_What is required_:
Given the listing below, write out exactly the lines starting with the line that has "brown brick A14:B14 level 1 -> none" and going on through the line that has "orange brick K5:K6", both kept.

_Data for analysis_:

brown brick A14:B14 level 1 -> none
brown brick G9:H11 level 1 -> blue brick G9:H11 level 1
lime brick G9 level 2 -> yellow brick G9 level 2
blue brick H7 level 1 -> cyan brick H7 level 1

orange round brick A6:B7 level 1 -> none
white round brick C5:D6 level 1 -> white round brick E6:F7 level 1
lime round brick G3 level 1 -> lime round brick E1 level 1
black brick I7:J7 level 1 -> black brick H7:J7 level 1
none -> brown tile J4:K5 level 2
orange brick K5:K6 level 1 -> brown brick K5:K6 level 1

* * *

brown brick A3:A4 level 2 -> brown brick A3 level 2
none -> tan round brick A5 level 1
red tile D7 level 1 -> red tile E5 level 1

_Solution to this exercise_:
brown brick A14:B14 level 1 -> none
brown brick G9:H11 level 1 -> blue brick G9:H11 level 1
lime brick G9 level 2 -> yellow brick G9 level 2
blue brick H7 level 1 -> cyan brick H7 level 1

orange round brick A6:B7 level 1 -> none
white round brick C5:D6 level 1 -> white round brick E6:F7 level 1
lime round brick G3 level 1 -> lime round brick E1 level 1
black brick I7:J7 level 1 -> black brick H7:J7 level 1
none -> brown tile J4:K5 level 2
orange brick K5:K6 level 1 -> brown brick K5:K6 level 1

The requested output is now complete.